### DO THIS
Count the lines of the data below that contain the string "upbow", treating uppercase and lowercase as different. Give only the number.

### RECORD EXCERPTS
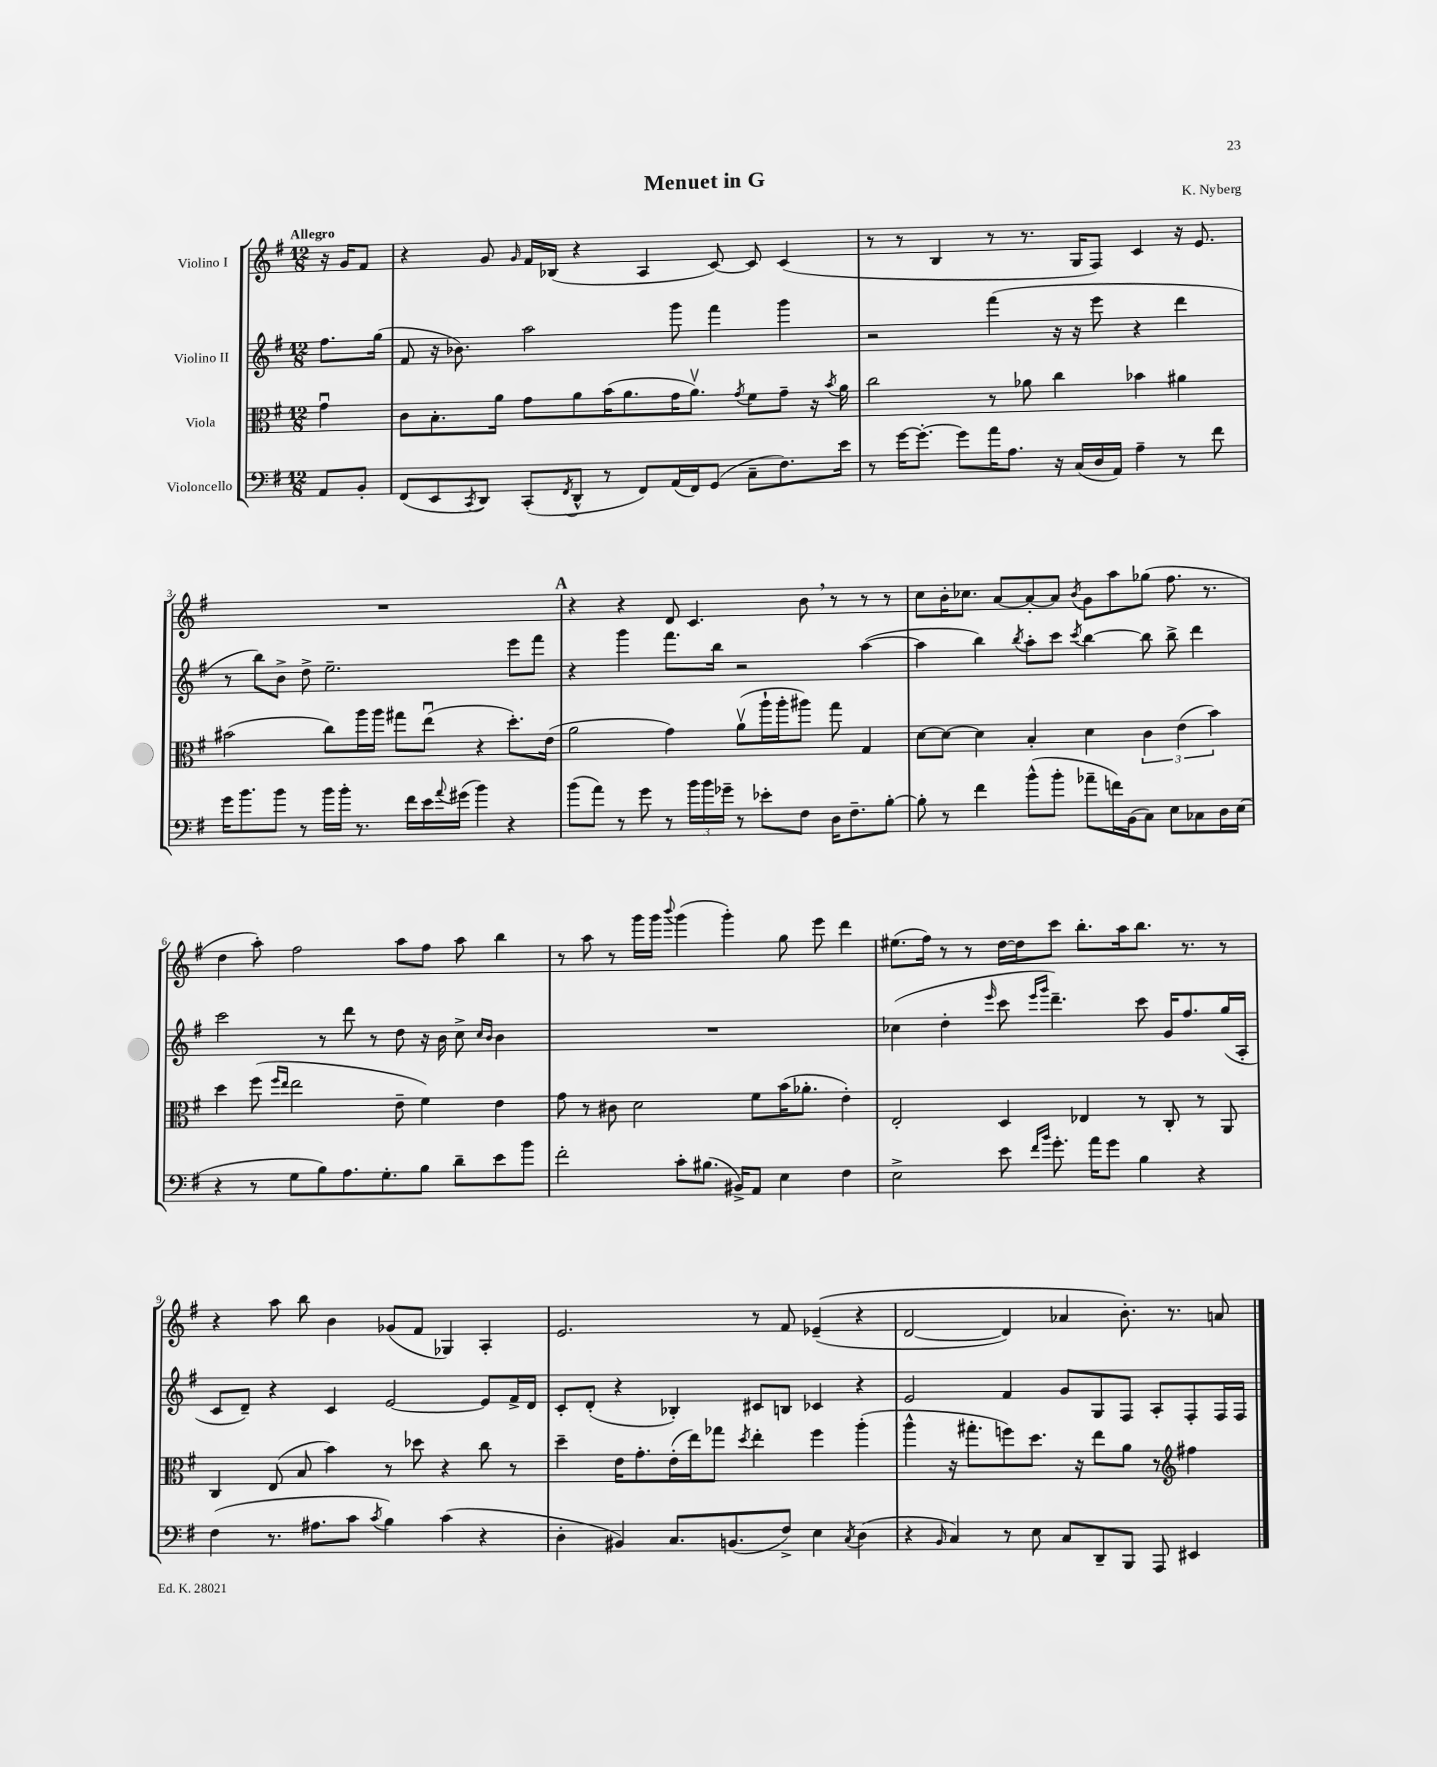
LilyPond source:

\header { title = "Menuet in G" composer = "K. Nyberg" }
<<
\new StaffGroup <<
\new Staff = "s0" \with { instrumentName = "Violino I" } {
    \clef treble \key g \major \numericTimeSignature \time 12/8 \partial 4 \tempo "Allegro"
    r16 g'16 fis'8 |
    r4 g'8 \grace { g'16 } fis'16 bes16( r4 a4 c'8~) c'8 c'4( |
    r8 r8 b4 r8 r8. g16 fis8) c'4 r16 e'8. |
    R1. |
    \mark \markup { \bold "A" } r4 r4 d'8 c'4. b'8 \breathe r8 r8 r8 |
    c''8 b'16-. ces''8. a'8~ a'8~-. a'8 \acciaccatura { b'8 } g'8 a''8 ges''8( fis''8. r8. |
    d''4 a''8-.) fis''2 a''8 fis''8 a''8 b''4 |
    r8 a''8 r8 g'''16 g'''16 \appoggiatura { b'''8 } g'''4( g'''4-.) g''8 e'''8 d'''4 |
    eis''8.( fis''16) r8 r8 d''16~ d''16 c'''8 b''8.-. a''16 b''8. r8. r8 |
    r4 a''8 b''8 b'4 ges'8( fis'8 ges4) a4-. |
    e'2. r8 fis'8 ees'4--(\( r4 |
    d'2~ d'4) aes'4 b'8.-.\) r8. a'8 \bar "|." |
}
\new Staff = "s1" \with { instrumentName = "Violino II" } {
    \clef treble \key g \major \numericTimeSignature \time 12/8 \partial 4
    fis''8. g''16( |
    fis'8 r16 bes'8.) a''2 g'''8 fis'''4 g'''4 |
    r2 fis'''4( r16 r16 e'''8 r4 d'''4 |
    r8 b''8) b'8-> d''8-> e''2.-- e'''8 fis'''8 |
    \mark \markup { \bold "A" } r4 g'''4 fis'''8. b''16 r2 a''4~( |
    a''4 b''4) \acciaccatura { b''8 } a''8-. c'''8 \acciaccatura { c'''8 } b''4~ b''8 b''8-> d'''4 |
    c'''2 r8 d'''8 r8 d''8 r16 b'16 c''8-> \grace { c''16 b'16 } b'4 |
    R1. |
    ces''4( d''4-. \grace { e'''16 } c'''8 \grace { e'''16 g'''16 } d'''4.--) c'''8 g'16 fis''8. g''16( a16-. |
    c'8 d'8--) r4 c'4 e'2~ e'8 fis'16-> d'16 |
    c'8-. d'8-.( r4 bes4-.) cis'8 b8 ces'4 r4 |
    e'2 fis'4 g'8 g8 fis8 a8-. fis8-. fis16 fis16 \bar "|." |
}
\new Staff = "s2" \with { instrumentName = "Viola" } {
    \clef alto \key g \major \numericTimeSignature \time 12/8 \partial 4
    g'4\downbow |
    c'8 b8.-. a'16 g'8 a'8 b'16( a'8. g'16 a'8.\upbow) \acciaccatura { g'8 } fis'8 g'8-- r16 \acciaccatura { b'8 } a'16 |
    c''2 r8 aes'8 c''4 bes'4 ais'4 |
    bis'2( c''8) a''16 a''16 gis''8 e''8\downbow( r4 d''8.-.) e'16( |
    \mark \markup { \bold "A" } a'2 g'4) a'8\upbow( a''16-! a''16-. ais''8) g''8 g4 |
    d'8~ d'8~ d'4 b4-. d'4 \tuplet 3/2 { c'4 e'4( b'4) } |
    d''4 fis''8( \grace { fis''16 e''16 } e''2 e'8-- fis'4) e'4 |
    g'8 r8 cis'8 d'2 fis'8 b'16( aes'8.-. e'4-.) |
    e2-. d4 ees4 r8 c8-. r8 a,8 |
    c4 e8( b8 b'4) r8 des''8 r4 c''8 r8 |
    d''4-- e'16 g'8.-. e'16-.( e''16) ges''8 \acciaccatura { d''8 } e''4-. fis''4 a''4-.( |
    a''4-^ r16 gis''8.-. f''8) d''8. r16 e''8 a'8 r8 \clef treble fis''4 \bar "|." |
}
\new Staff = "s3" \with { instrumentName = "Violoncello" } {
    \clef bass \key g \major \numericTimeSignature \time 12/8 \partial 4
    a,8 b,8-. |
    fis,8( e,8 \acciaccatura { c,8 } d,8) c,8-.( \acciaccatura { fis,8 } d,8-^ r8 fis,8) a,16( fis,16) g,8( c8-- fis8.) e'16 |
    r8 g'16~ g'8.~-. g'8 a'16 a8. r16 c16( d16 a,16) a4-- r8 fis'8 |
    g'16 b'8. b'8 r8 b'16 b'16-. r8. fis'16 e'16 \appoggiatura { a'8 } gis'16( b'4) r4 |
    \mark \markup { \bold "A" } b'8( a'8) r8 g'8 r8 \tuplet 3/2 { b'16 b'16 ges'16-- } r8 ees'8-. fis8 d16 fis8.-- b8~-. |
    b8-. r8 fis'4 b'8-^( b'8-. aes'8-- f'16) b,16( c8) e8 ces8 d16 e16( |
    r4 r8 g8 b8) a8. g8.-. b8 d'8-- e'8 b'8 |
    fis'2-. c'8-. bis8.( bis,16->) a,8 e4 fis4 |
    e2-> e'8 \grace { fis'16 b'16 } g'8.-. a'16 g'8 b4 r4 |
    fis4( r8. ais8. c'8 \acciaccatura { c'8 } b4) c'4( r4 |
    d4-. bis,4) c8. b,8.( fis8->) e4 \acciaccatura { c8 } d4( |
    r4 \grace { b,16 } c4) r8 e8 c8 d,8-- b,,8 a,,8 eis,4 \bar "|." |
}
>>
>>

### OUTPUT
2